YOUR OBJECTIVE: Below is a block of data; give all of it again word for word.
++++ DATA FOR THIS TASK
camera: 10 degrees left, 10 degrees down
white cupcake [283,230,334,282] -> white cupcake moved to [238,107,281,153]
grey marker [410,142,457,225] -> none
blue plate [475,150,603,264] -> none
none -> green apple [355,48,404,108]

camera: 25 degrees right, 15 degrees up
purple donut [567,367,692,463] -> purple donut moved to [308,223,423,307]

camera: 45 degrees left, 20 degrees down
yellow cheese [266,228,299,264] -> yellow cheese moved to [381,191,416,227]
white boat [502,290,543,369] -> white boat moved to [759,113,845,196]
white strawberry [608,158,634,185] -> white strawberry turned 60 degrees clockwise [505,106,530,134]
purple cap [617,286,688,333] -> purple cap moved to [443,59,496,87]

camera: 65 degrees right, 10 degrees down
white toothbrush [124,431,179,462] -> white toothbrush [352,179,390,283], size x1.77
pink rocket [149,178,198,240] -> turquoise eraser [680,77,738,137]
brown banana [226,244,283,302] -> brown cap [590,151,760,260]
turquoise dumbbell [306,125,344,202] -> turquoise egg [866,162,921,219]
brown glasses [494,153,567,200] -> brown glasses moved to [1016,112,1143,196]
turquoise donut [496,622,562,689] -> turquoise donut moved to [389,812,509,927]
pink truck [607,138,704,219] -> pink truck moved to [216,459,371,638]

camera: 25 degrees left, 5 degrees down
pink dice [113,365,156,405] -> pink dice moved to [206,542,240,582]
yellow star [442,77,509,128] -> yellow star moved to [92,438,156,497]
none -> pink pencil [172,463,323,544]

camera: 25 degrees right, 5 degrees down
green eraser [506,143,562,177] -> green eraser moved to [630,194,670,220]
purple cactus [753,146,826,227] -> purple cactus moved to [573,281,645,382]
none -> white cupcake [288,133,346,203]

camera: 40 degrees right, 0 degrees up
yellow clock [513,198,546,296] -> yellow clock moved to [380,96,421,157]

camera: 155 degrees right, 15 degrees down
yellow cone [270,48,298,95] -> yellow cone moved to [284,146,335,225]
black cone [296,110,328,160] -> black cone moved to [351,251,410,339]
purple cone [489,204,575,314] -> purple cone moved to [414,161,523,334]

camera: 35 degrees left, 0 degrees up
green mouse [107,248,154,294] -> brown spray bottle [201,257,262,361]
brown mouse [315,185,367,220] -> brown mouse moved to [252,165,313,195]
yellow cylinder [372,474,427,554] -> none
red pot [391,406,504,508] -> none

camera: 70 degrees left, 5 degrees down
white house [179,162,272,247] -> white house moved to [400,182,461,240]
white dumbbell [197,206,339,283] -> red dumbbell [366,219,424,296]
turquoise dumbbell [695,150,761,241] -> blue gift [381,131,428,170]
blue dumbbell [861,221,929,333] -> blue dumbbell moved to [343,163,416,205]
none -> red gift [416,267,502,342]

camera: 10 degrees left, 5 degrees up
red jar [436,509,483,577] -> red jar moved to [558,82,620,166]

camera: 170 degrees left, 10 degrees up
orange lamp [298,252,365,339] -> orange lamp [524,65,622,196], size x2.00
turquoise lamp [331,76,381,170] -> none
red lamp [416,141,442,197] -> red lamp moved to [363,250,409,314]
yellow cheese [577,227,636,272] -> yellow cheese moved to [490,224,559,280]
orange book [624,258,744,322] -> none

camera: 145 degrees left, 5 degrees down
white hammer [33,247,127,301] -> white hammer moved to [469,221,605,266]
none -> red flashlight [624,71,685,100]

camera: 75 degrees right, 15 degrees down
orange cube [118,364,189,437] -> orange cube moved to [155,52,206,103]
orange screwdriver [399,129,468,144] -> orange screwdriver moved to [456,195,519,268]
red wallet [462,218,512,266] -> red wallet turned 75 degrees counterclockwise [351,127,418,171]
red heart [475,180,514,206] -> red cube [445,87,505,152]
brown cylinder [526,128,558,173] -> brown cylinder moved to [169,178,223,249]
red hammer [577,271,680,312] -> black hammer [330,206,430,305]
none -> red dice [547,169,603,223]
++++++++
ANSWER:
camera: 10 degrees left, 10 degrees down
white cupcake [283,230,334,282] -> white cupcake moved to [238,107,281,153]
grey marker [410,142,457,225] -> none
blue plate [475,150,603,264] -> none
none -> green apple [355,48,404,108]

camera: 25 degrees right, 15 degrees up
purple donut [567,367,692,463] -> purple donut moved to [308,223,423,307]

camera: 45 degrees left, 20 degrees down
yellow cheese [266,228,299,264] -> yellow cheese moved to [381,191,416,227]
white boat [502,290,543,369] -> white boat moved to [759,113,845,196]
white strawberry [608,158,634,185] -> white strawberry turned 60 degrees clockwise [505,106,530,134]
purple cap [617,286,688,333] -> purple cap moved to [443,59,496,87]

camera: 65 degrees right, 10 degrees down
white toothbrush [124,431,179,462] -> white toothbrush [352,179,390,283], size x1.77
pink rocket [149,178,198,240] -> turquoise eraser [680,77,738,137]
brown banana [226,244,283,302] -> brown cap [590,151,760,260]
turquoise dumbbell [306,125,344,202] -> turquoise egg [866,162,921,219]
brown glasses [494,153,567,200] -> brown glasses moved to [1016,112,1143,196]
turquoise donut [496,622,562,689] -> turquoise donut moved to [389,812,509,927]
pink truck [607,138,704,219] -> pink truck moved to [216,459,371,638]

camera: 25 degrees left, 5 degrees down
pink dice [113,365,156,405] -> pink dice moved to [206,542,240,582]
yellow star [442,77,509,128] -> yellow star moved to [92,438,156,497]
none -> pink pencil [172,463,323,544]

camera: 25 degrees right, 5 degrees down
green eraser [506,143,562,177] -> green eraser moved to [630,194,670,220]
purple cactus [753,146,826,227] -> purple cactus moved to [573,281,645,382]
none -> white cupcake [288,133,346,203]

camera: 40 degrees right, 0 degrees up
yellow clock [513,198,546,296] -> yellow clock moved to [380,96,421,157]

camera: 155 degrees right, 15 degrees down
yellow cone [270,48,298,95] -> yellow cone moved to [284,146,335,225]
black cone [296,110,328,160] -> black cone moved to [351,251,410,339]
purple cone [489,204,575,314] -> purple cone moved to [414,161,523,334]

camera: 35 degrees left, 0 degrees up
green mouse [107,248,154,294] -> brown spray bottle [201,257,262,361]
brown mouse [315,185,367,220] -> brown mouse moved to [252,165,313,195]
yellow cylinder [372,474,427,554] -> none
red pot [391,406,504,508] -> none

camera: 70 degrees left, 5 degrees down
white house [179,162,272,247] -> white house moved to [400,182,461,240]
white dumbbell [197,206,339,283] -> red dumbbell [366,219,424,296]
turquoise dumbbell [695,150,761,241] -> blue gift [381,131,428,170]
blue dumbbell [861,221,929,333] -> blue dumbbell moved to [343,163,416,205]
none -> red gift [416,267,502,342]

camera: 10 degrees left, 5 degrees up
red jar [436,509,483,577] -> red jar moved to [558,82,620,166]

camera: 170 degrees left, 10 degrees up
orange lamp [298,252,365,339] -> orange lamp [524,65,622,196], size x2.00
turquoise lamp [331,76,381,170] -> none
red lamp [416,141,442,197] -> red lamp moved to [363,250,409,314]
yellow cheese [577,227,636,272] -> yellow cheese moved to [490,224,559,280]
orange book [624,258,744,322] -> none

camera: 145 degrees left, 5 degrees down
white hammer [33,247,127,301] -> white hammer moved to [469,221,605,266]
none -> red flashlight [624,71,685,100]

camera: 75 degrees right, 15 degrees down
orange cube [118,364,189,437] -> orange cube moved to [155,52,206,103]
orange screwdriver [399,129,468,144] -> orange screwdriver moved to [456,195,519,268]
red wallet [462,218,512,266] -> red wallet turned 75 degrees counterclockwise [351,127,418,171]
red heart [475,180,514,206] -> red cube [445,87,505,152]
brown cylinder [526,128,558,173] -> brown cylinder moved to [169,178,223,249]
red hammer [577,271,680,312] -> black hammer [330,206,430,305]
none -> red dice [547,169,603,223]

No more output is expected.